> **Saved entries**
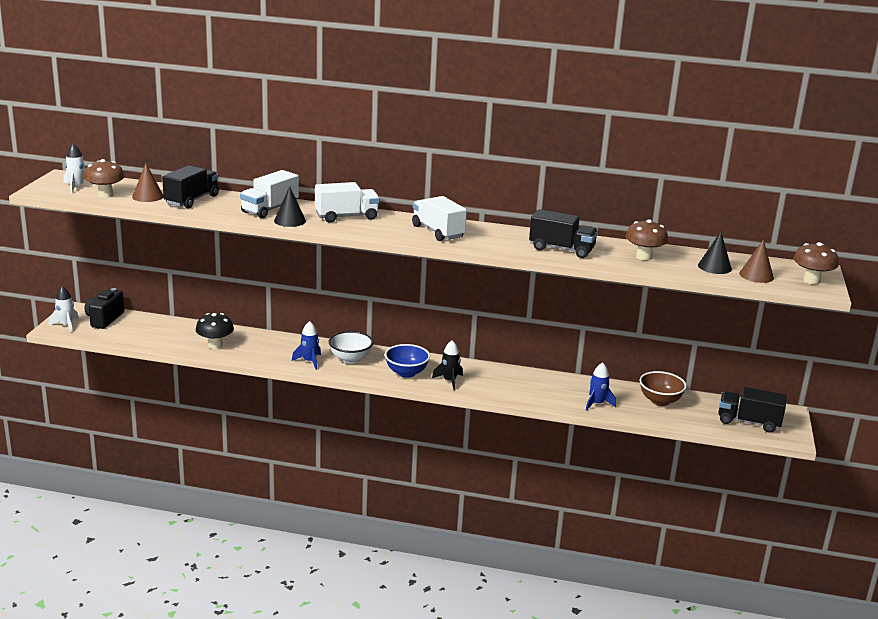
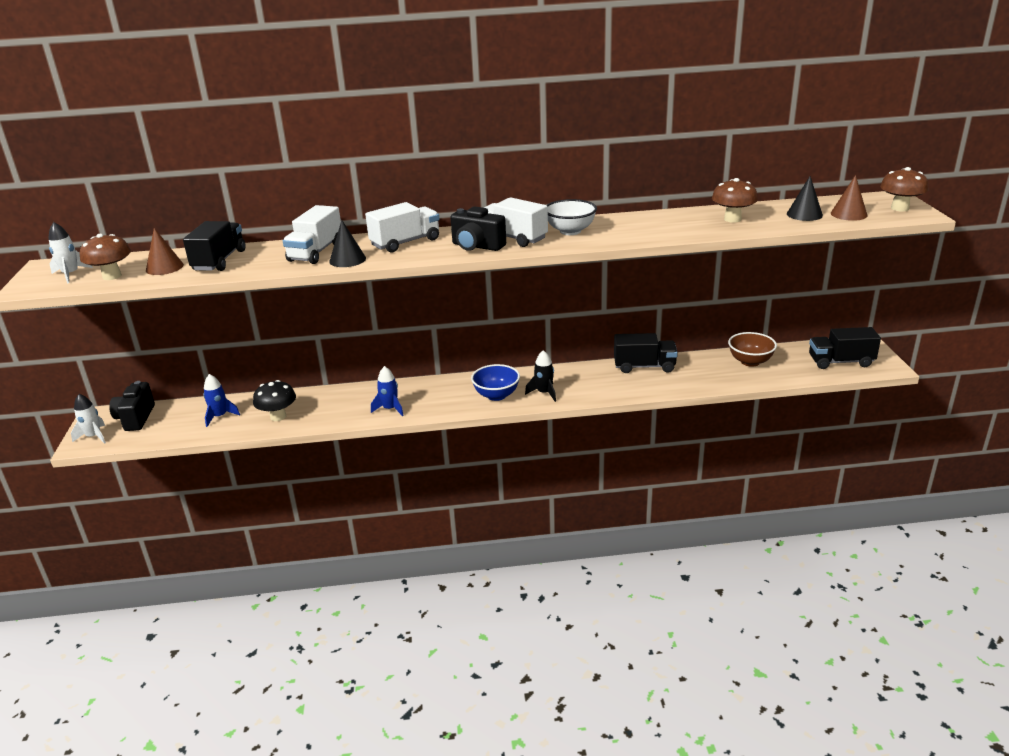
camera: 15 degrees left, 5 degrees up
(350, 359) = (430, 395): white bowl -> white bowl (570, 231)
(401, 232) = (477, 246): none -> black camera
(561, 249) = (650, 229): black truck -> black truck (644, 366)
(597, 404) = (697, 379): blue rocket -> blue rocket (220, 416)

> **TRY IT**
From the entries above, show each line that includes the string "black".

> **EXERCISE ANSWER**
(401, 232) = (477, 246): none -> black camera
(561, 249) = (650, 229): black truck -> black truck (644, 366)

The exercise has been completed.